Make an exact copy of the records, leaving out the images.

(RECORDS FOR THIS EXERCISE begins)

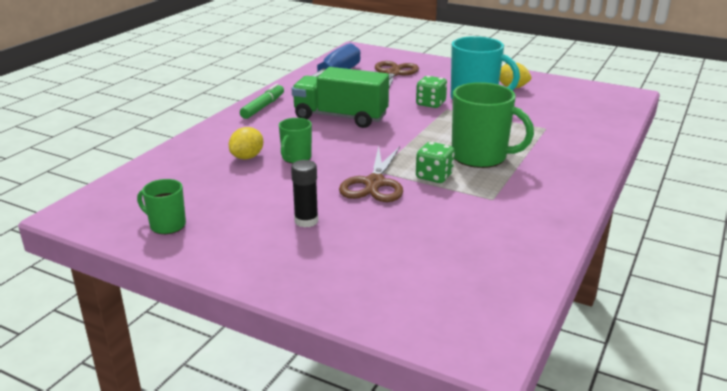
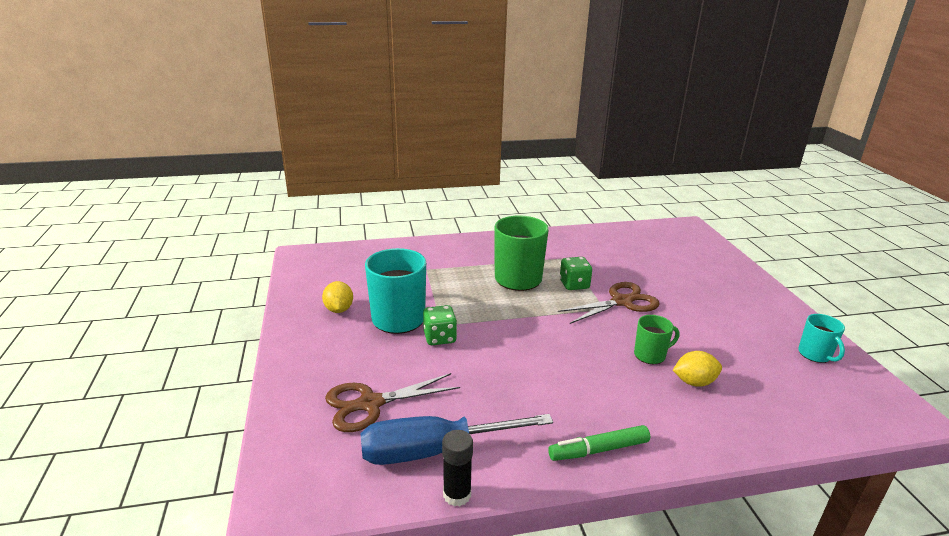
camera: 130 degrees left, 0 degrees up
(166, 225) = (815, 355): green mug -> turquoise mug
(306, 221) = (704, 305): black glue stick -> black glue stick (457, 494)
(340, 117) = (544, 375): green truck -> none

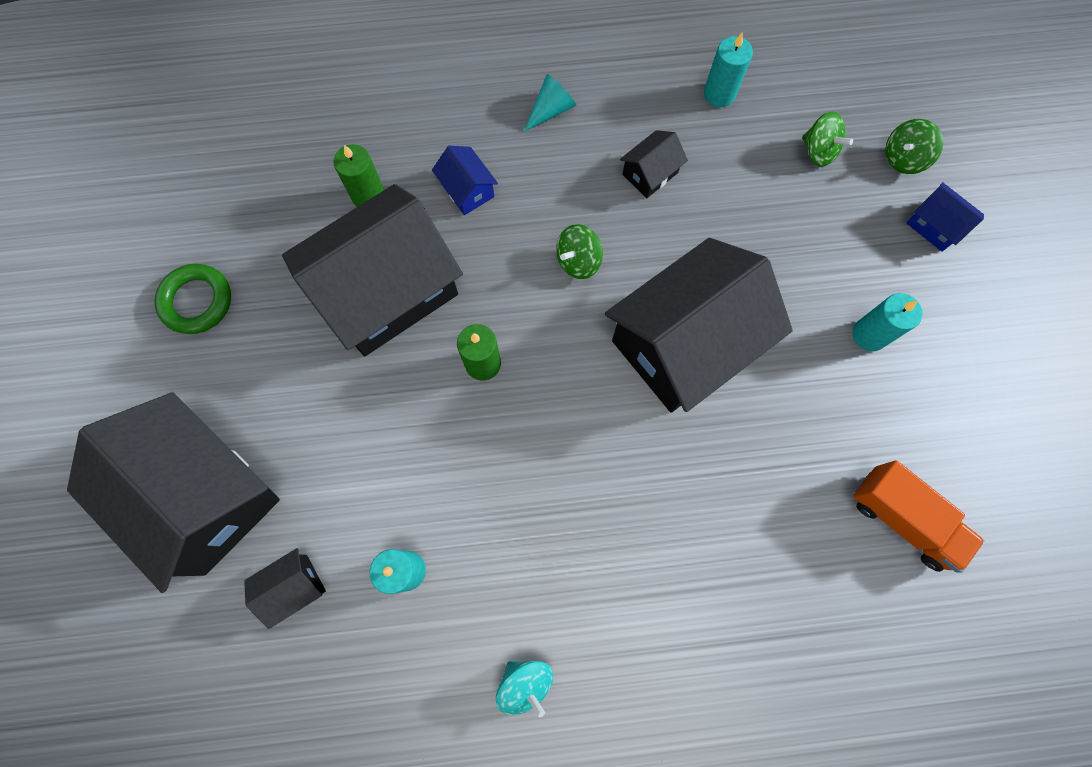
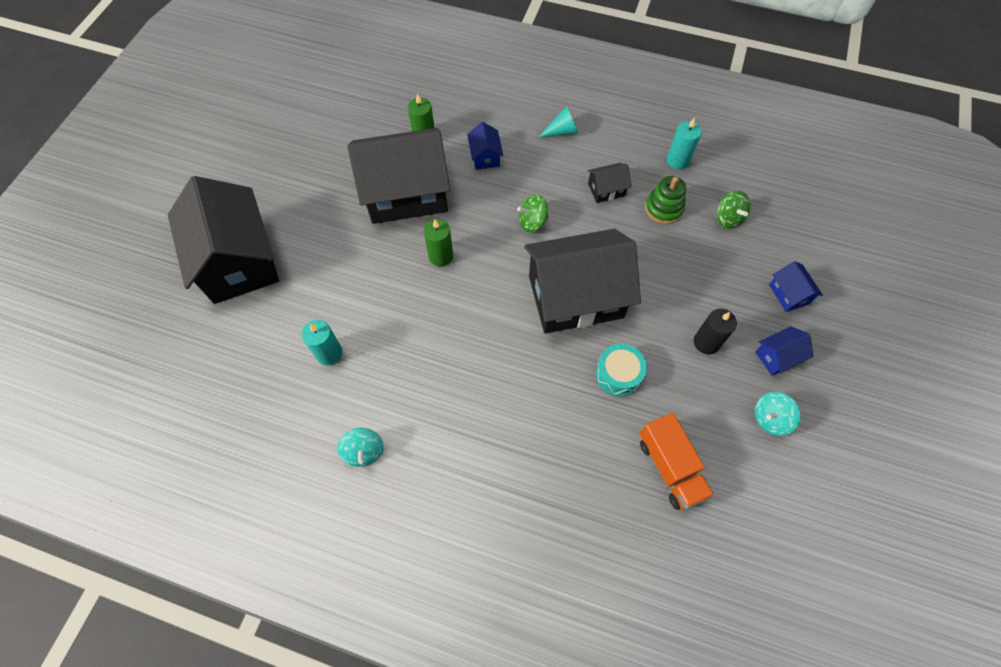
camera: 25 degrees right, 10 degrees down
(197, 301) = (294, 156): green ring -> none
(293, 586) = (259, 332): black house -> none
(734, 171) = (663, 208): none -> green stacking toy
(786, 426) = (618, 374): none -> turquoise drum
(869, 335) = (706, 342): turquoise candle -> black candle
(903, 158) = (787, 244): green spinning top -> none
(958, 316) = (777, 356): none -> blue house
(985, 401) = (770, 418): none -> turquoise spinning top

(RECORDS FOR THIS EXERCISE ends)

— RESPONSE TO THIS EXERCISE —
camera: 130 degrees left, 0 degrees up
(166, 225) = (815, 355): green mug -> turquoise mug
(306, 221) = (704, 305): black glue stick -> black glue stick (457, 494)
(340, 117) = (544, 375): green truck -> none

camera: 25 degrees right, 10 degrees down
(197, 301) = (294, 156): green ring -> none
(293, 586) = (259, 332): black house -> none
(734, 171) = (663, 208): none -> green stacking toy
(786, 426) = (618, 374): none -> turquoise drum
(869, 335) = (706, 342): turquoise candle -> black candle
(903, 158) = (787, 244): green spinning top -> none
(958, 316) = (777, 356): none -> blue house
(985, 401) = (770, 418): none -> turquoise spinning top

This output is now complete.